## DATA FOR ANALYSIS
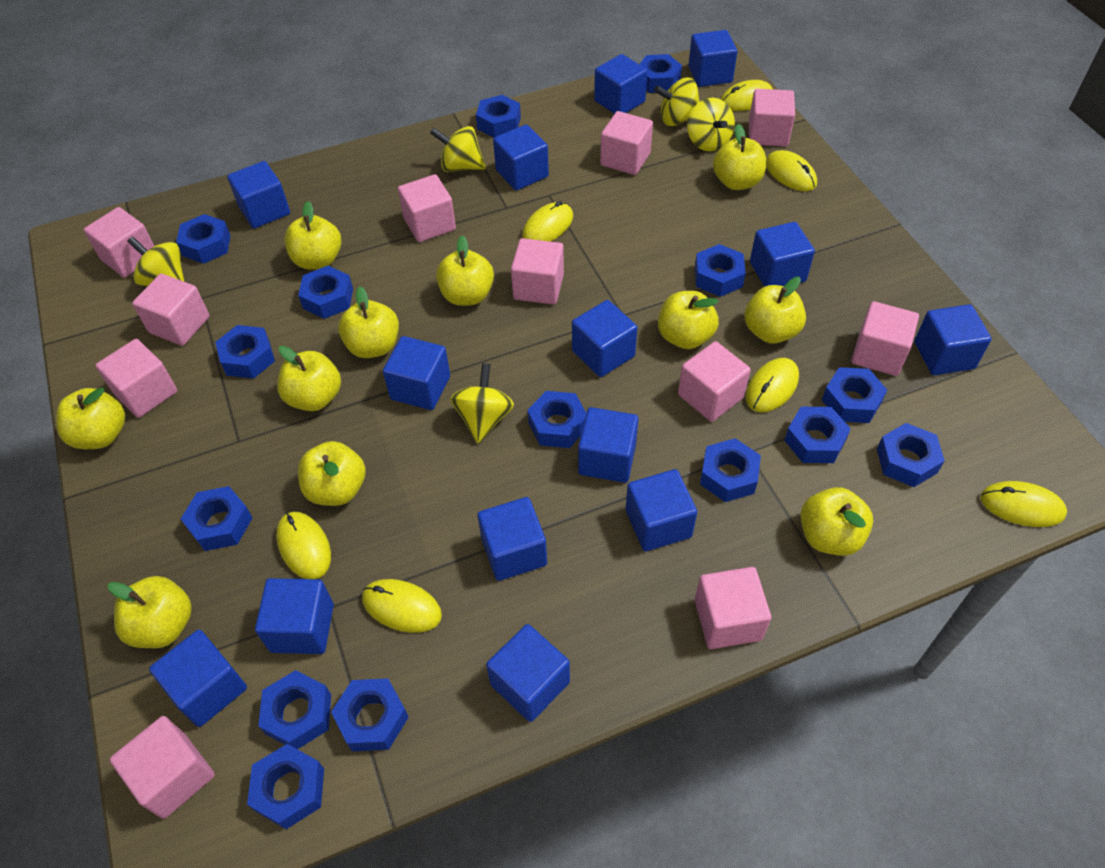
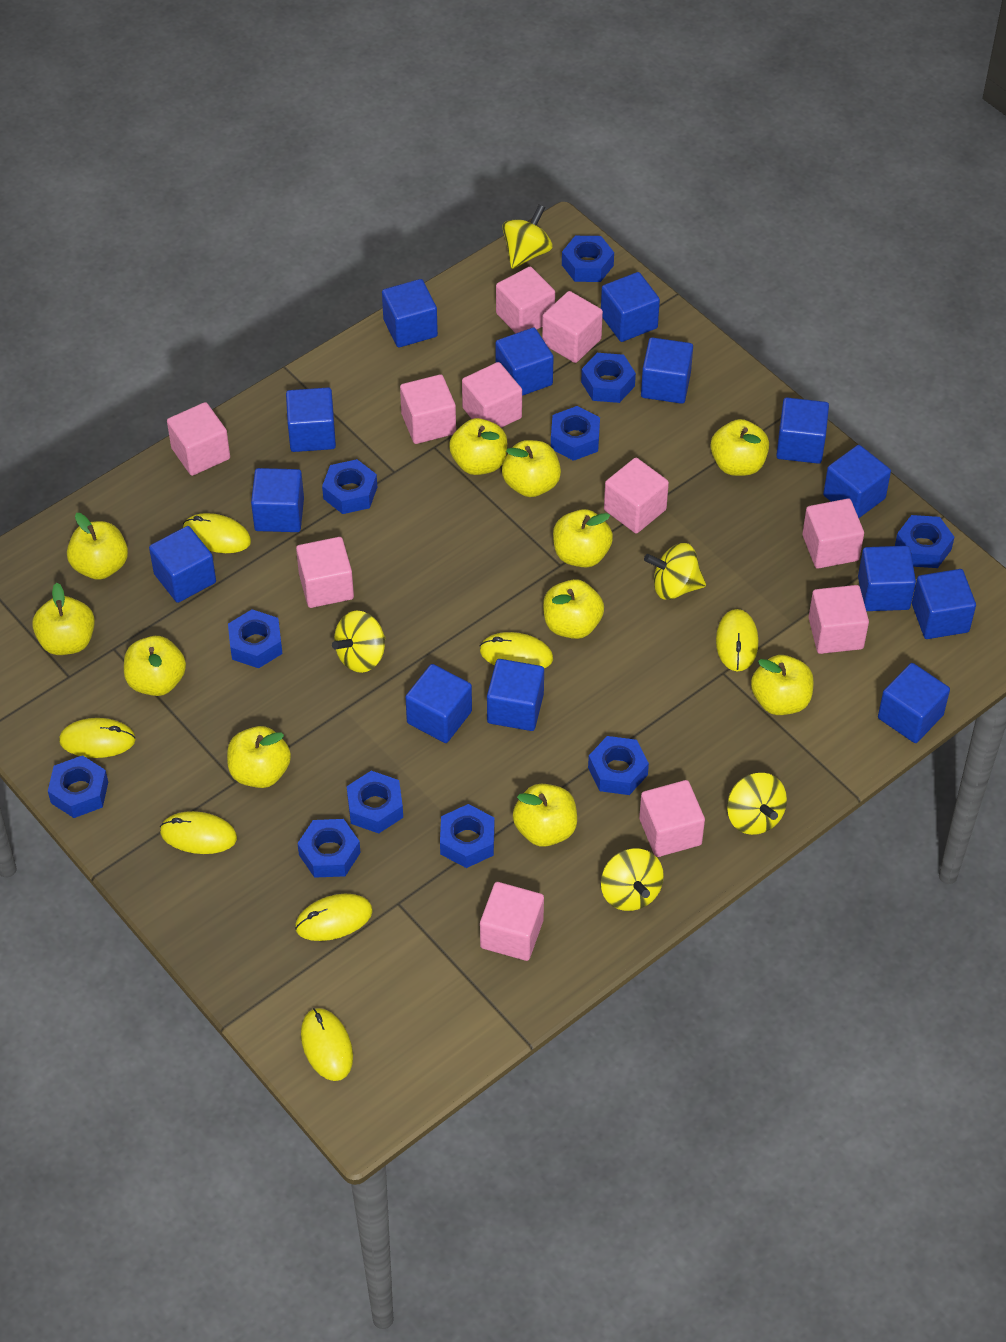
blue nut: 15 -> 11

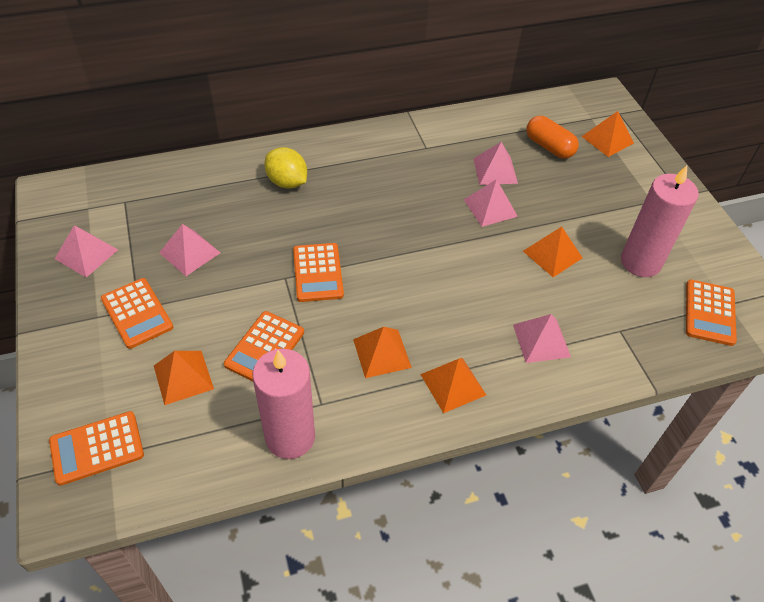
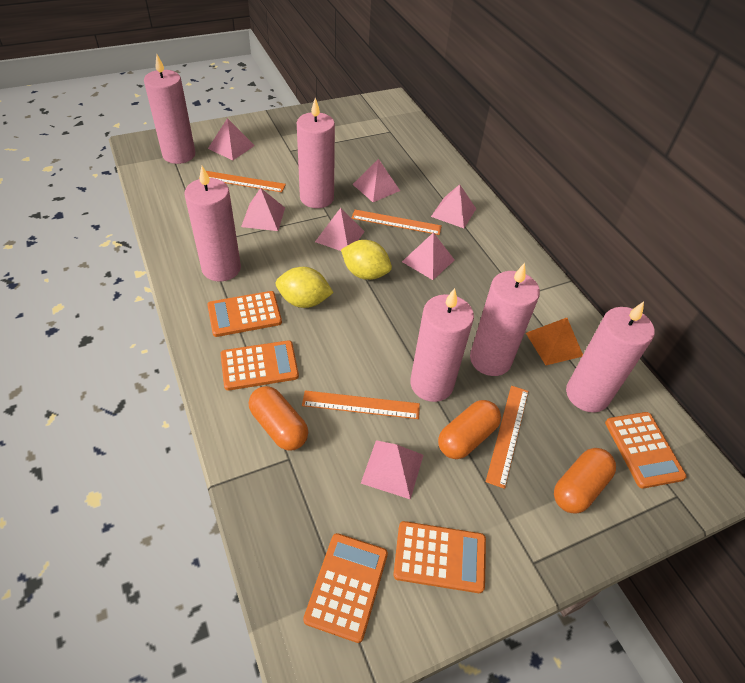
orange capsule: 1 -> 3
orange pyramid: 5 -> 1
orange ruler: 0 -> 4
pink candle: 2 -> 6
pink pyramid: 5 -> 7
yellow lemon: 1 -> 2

==

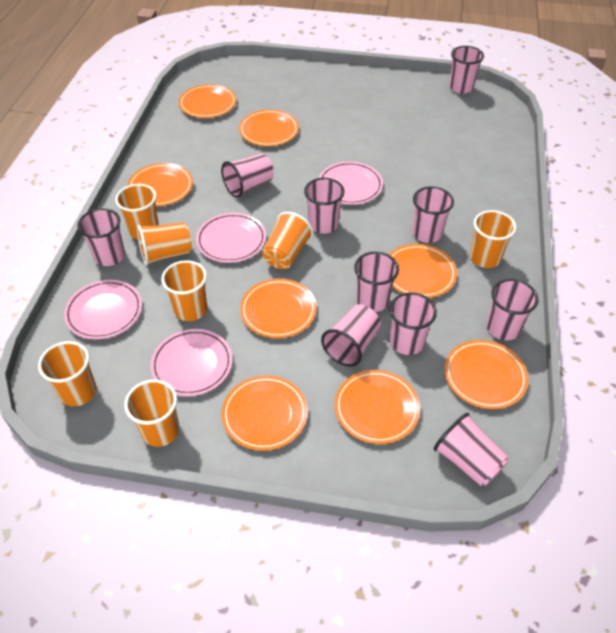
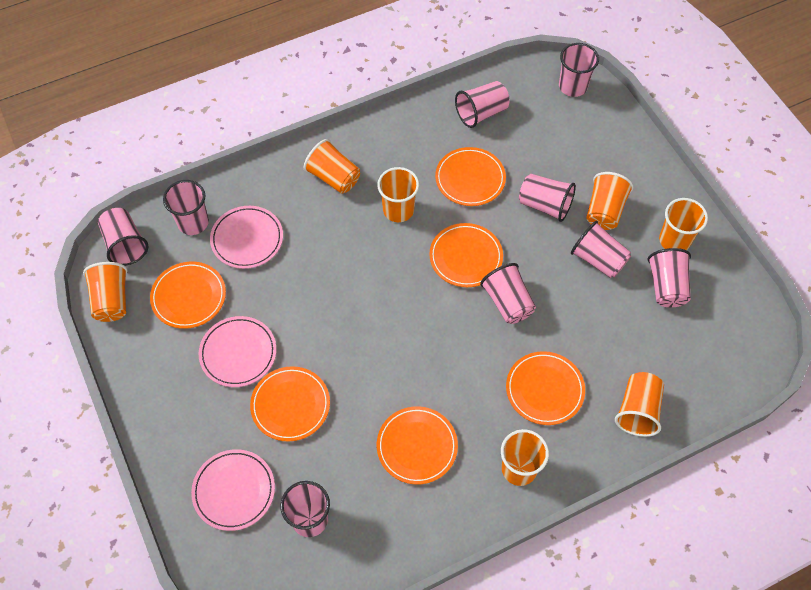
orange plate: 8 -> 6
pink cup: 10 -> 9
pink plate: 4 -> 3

## HOW TO COMPLETE THIS TASK
With the pictures removed from your copy, retype the lines above from the one that contains "blue nut: 15 -> 11" through the one that contains "yellow lemon: 1 -> 2", exactly.

## WRITTEN ANSWER
blue nut: 15 -> 11

orange capsule: 1 -> 3
orange pyramid: 5 -> 1
orange ruler: 0 -> 4
pink candle: 2 -> 6
pink pyramid: 5 -> 7
yellow lemon: 1 -> 2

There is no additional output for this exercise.